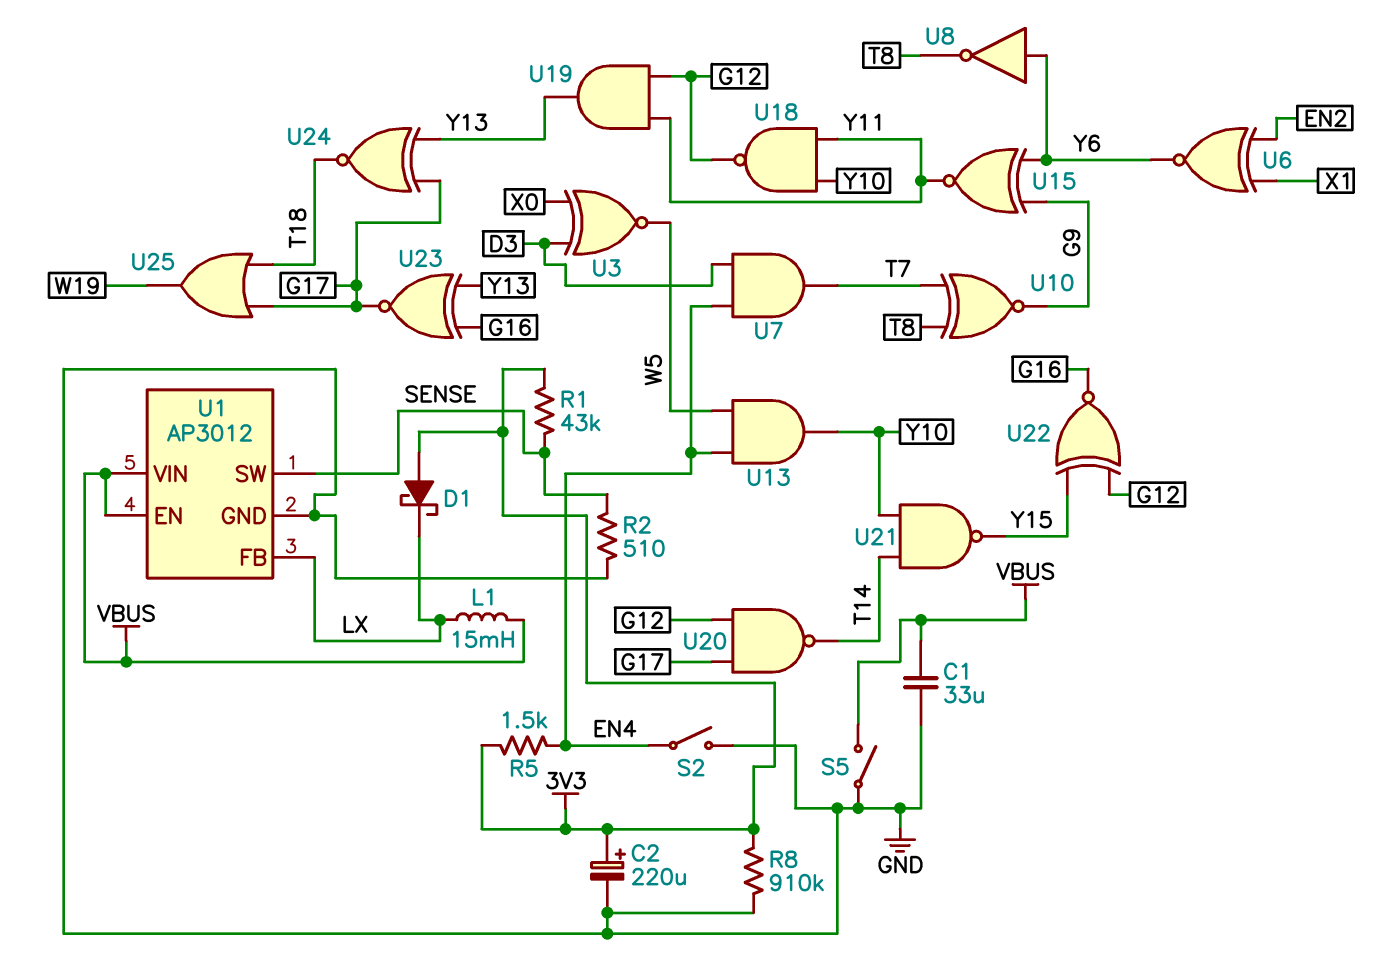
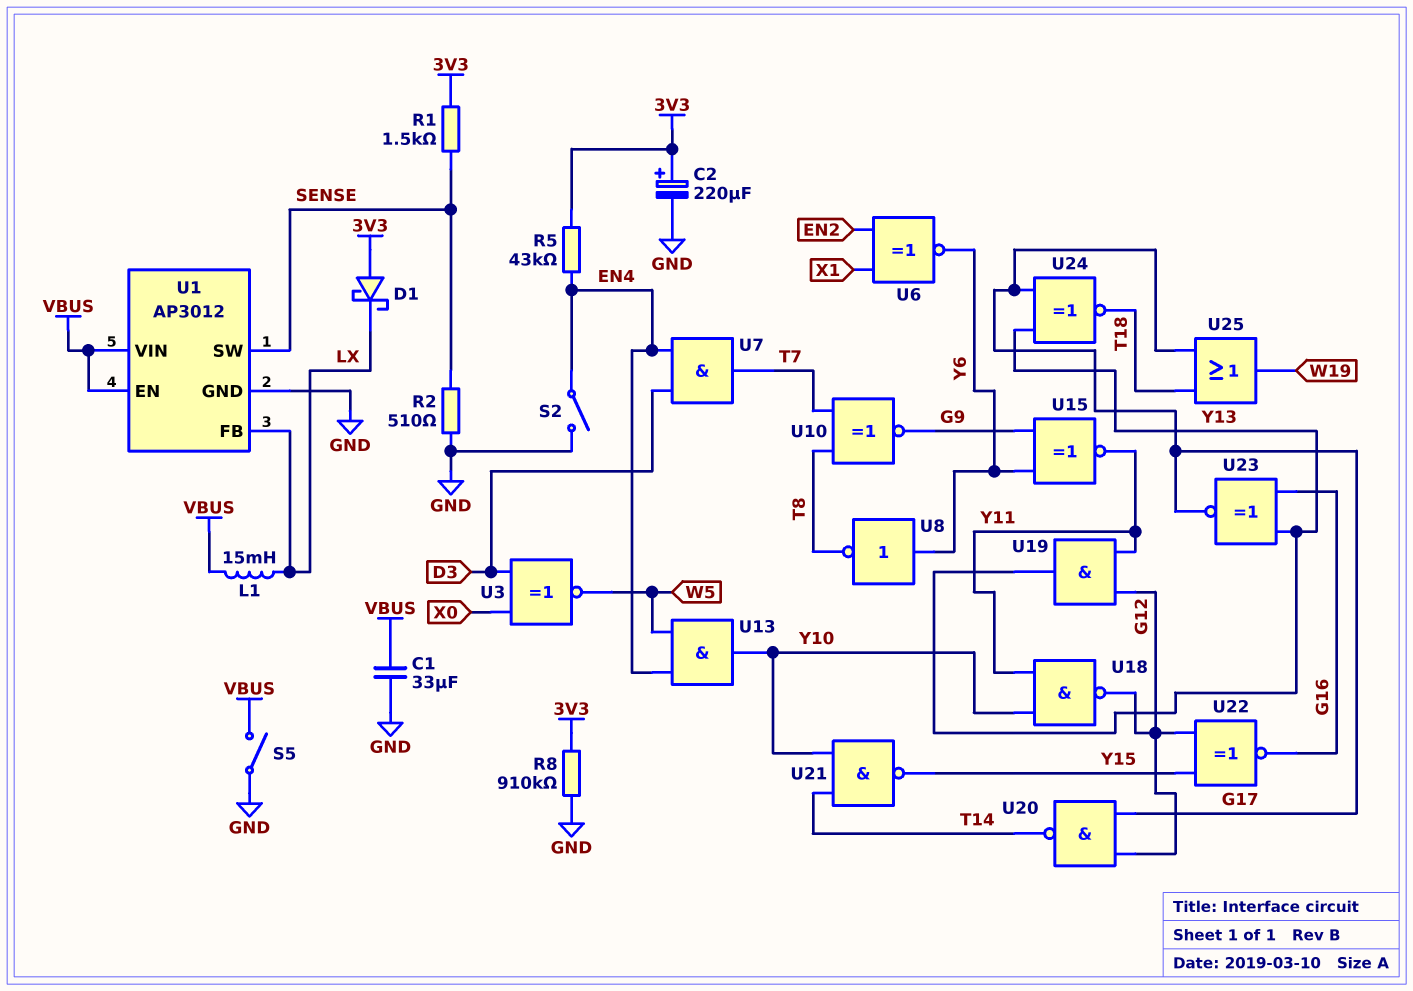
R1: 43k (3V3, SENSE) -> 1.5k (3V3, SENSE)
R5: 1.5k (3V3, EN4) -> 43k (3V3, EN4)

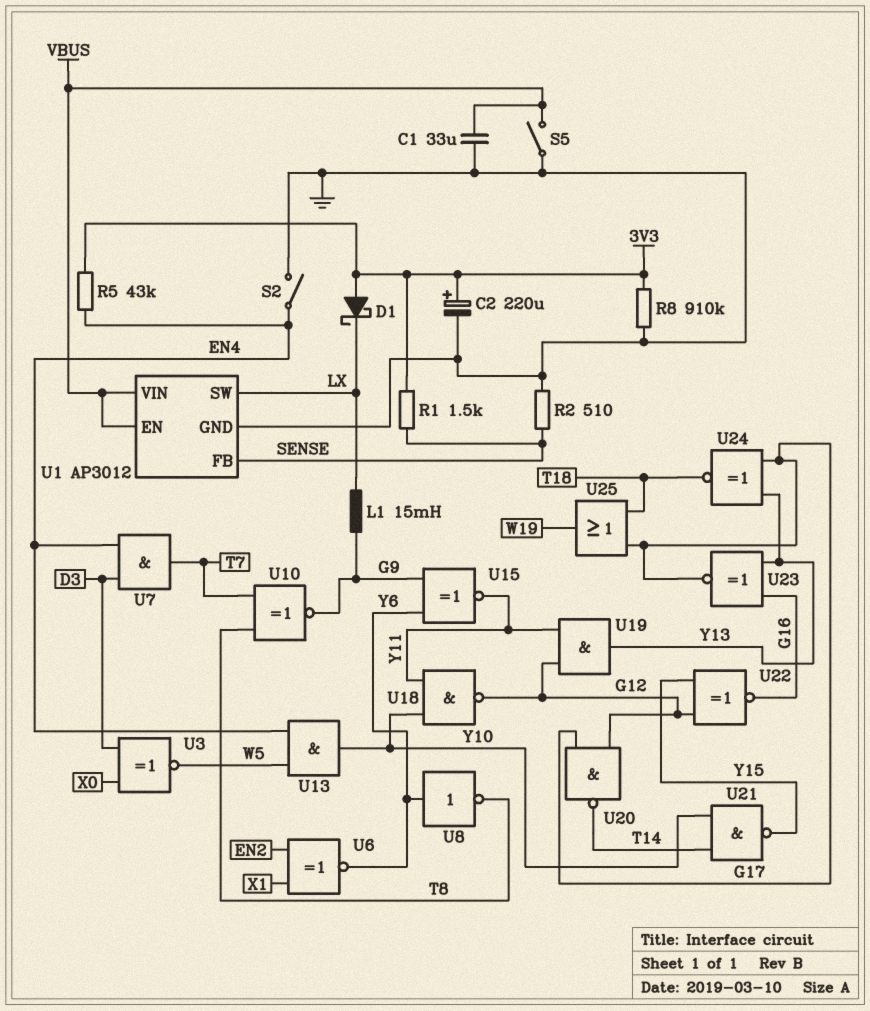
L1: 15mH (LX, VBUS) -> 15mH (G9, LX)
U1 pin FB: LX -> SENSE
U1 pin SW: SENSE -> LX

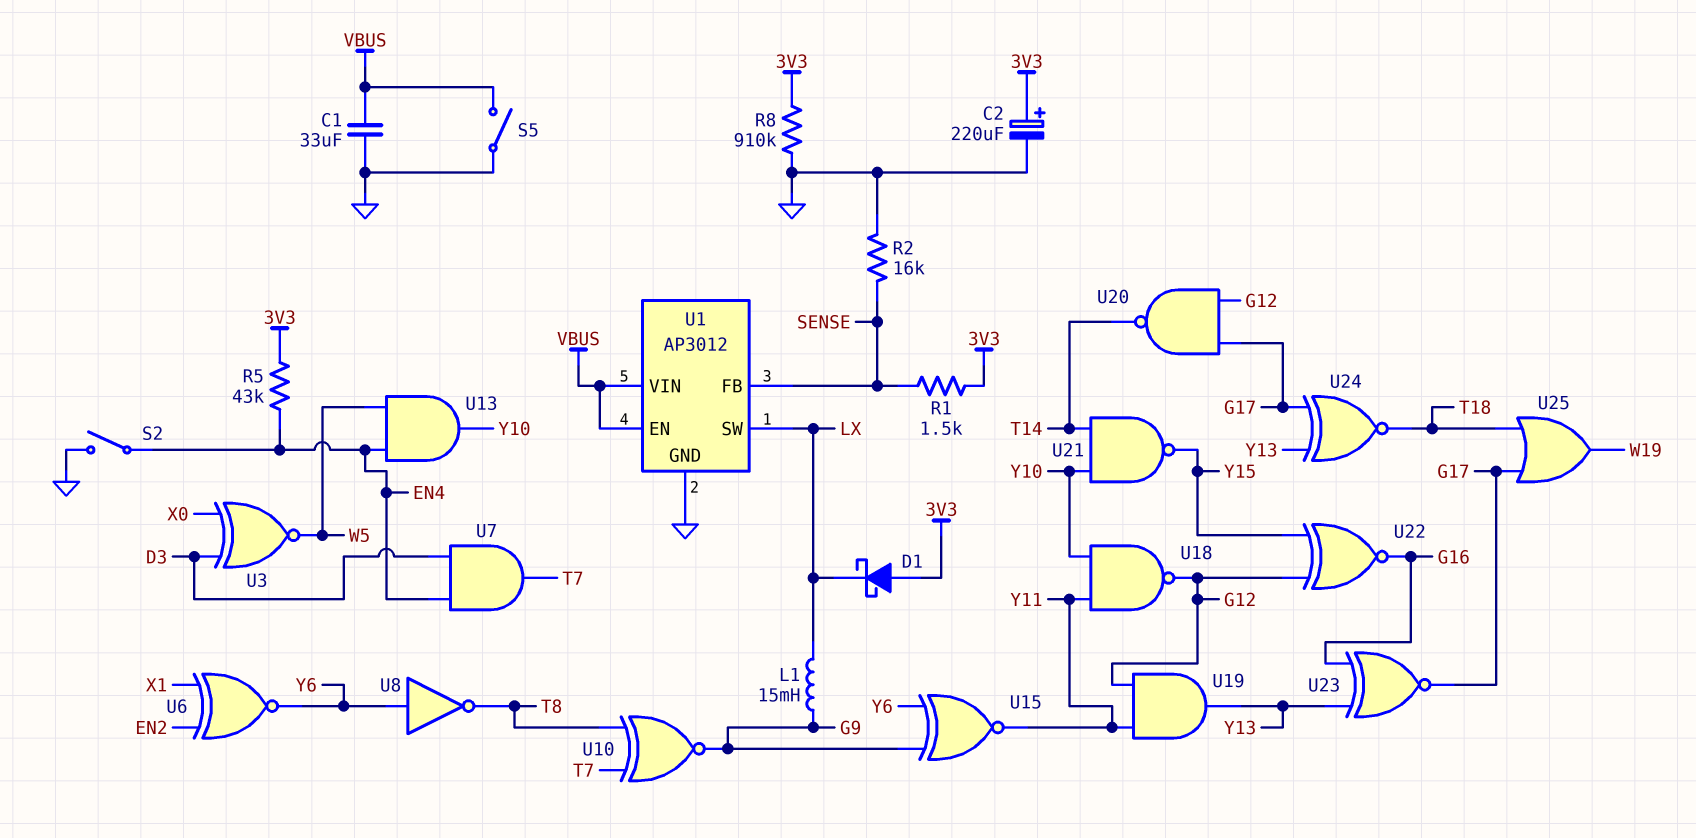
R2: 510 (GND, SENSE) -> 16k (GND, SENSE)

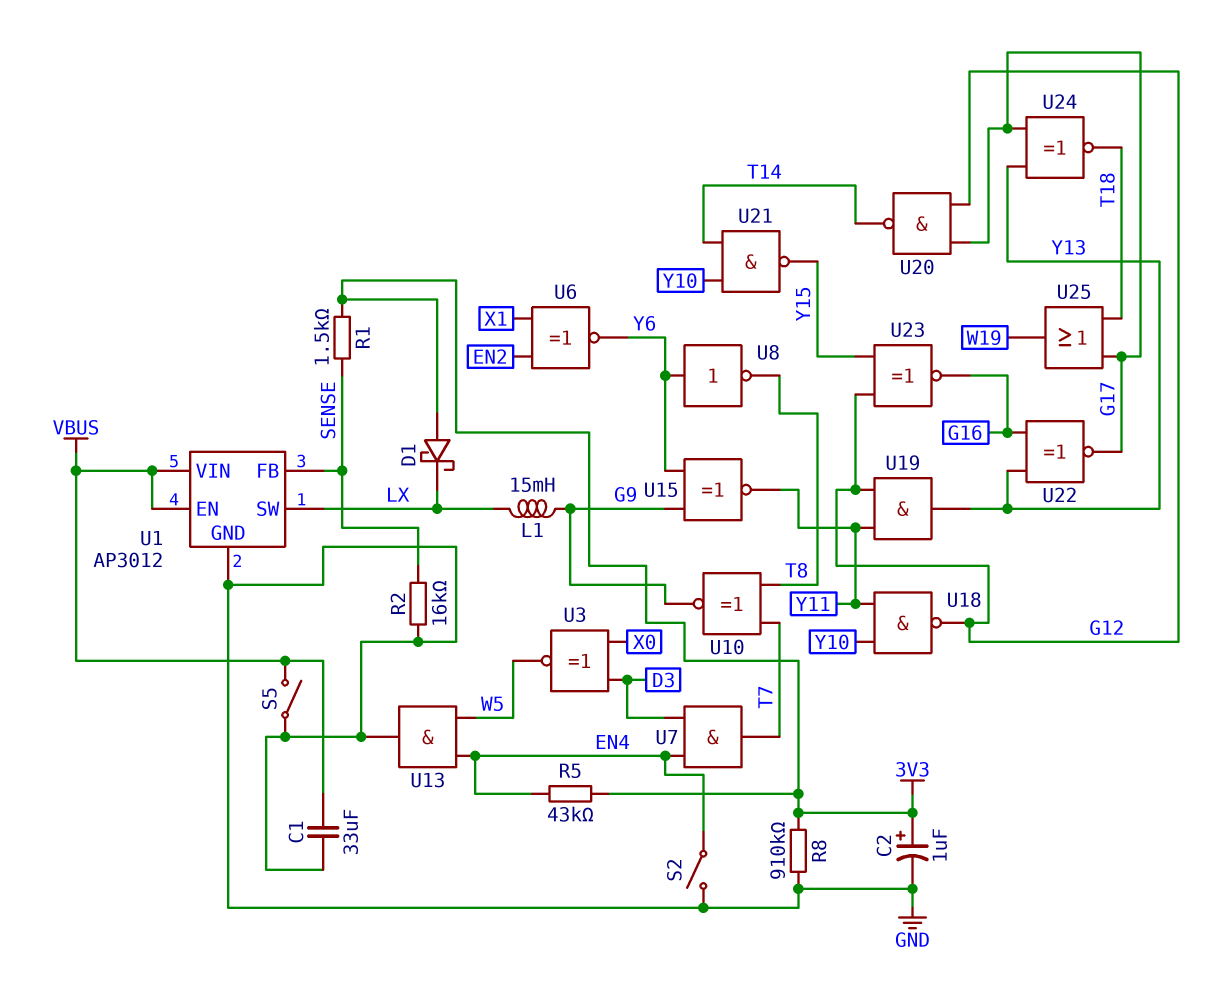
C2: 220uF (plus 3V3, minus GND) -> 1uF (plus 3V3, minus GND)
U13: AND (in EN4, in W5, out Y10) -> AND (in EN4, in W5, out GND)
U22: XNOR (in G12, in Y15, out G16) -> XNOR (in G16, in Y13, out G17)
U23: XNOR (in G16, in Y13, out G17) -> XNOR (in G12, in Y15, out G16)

--*--

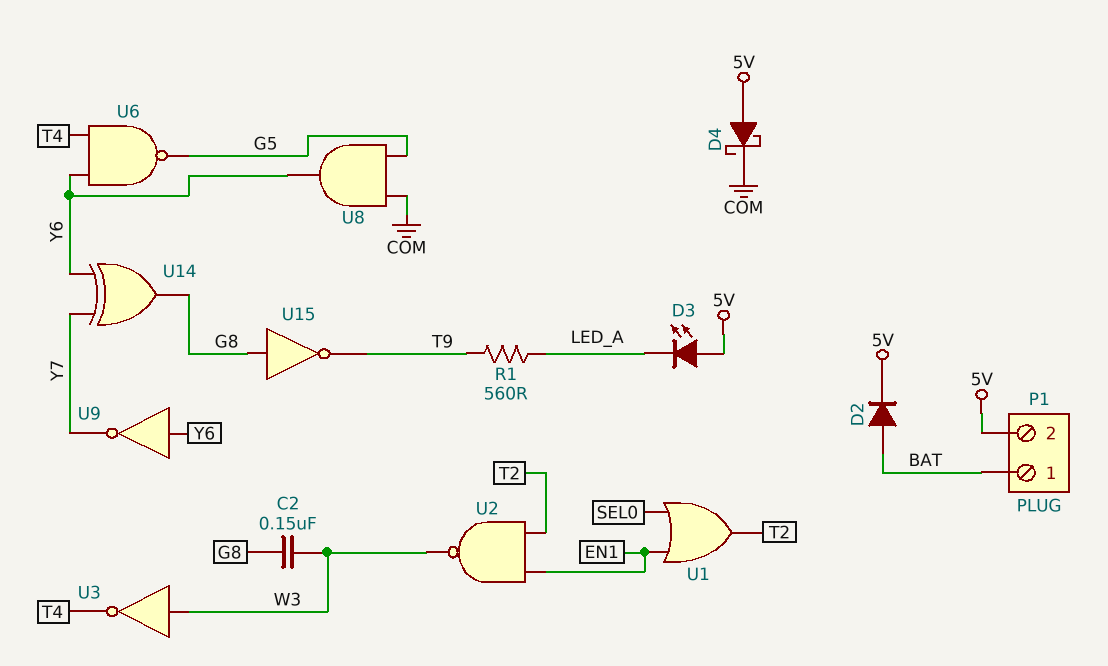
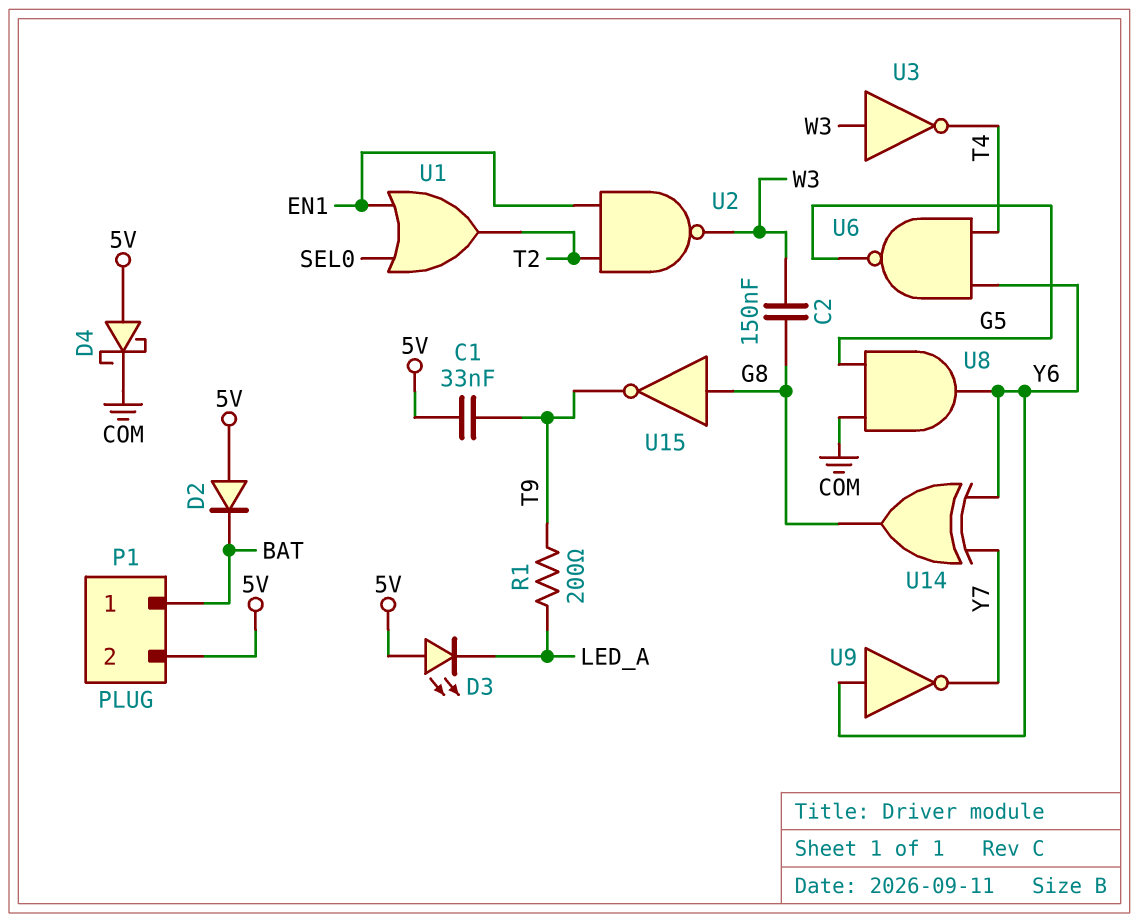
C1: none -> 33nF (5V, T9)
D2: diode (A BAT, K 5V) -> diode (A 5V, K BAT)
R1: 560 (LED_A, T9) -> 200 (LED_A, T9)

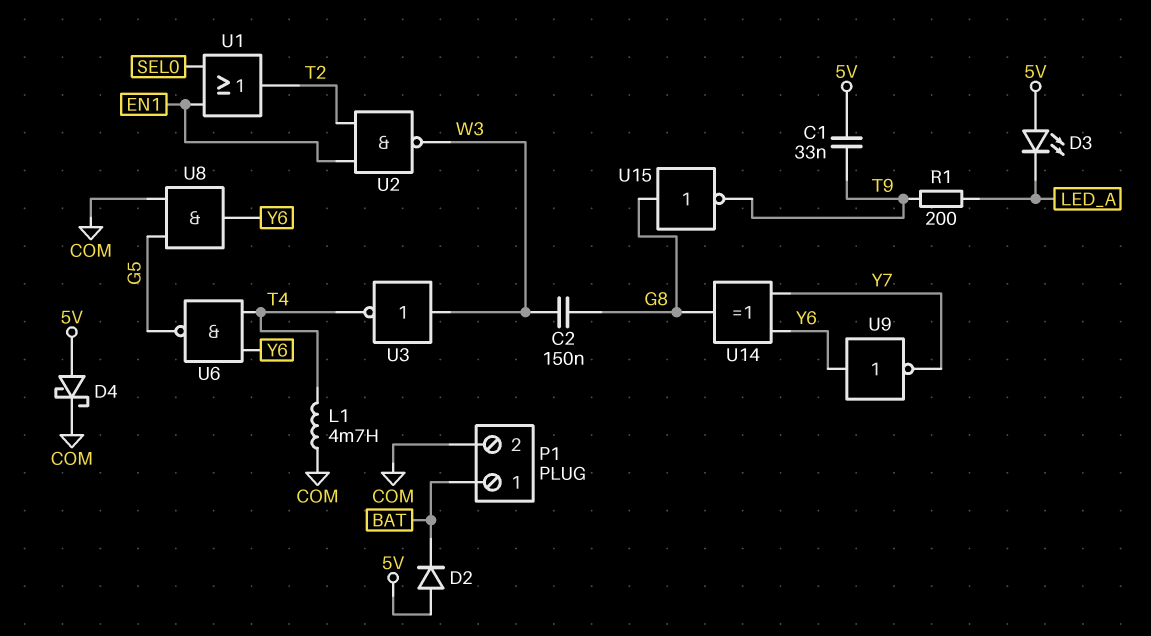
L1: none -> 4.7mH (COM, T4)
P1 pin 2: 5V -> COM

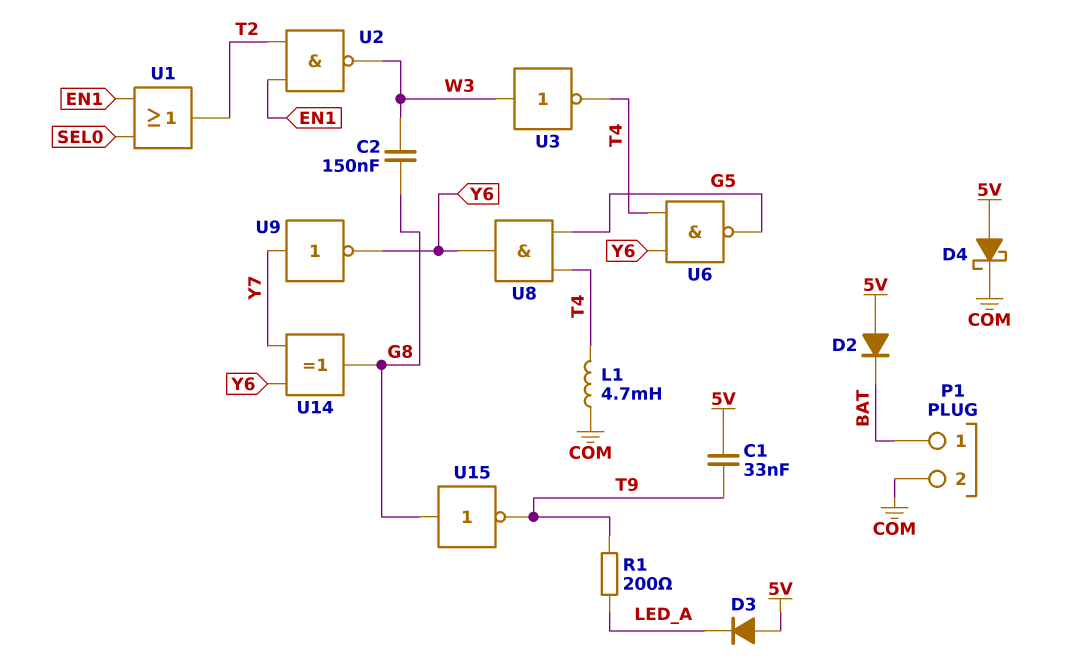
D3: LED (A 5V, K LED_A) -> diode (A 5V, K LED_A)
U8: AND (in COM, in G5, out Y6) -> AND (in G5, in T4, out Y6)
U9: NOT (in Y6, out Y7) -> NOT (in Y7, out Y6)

--*--

ACTION ITEM:
Only one stretch of the material above is wanted: the line containing "U1 pin SW: SENSE -> LX" through the line containing "U23: XNOR (in". Restate it word for word, minus the pictures.

FINAL ANSWER:
U1 pin SW: SENSE -> LX

R2: 510 (GND, SENSE) -> 16k (GND, SENSE)

C2: 220uF (plus 3V3, minus GND) -> 1uF (plus 3V3, minus GND)
U13: AND (in EN4, in W5, out Y10) -> AND (in EN4, in W5, out GND)
U22: XNOR (in G12, in Y15, out G16) -> XNOR (in G16, in Y13, out G17)
U23: XNOR (in G16, in Y13, out G17) -> XNOR (in G12, in Y15, out G16)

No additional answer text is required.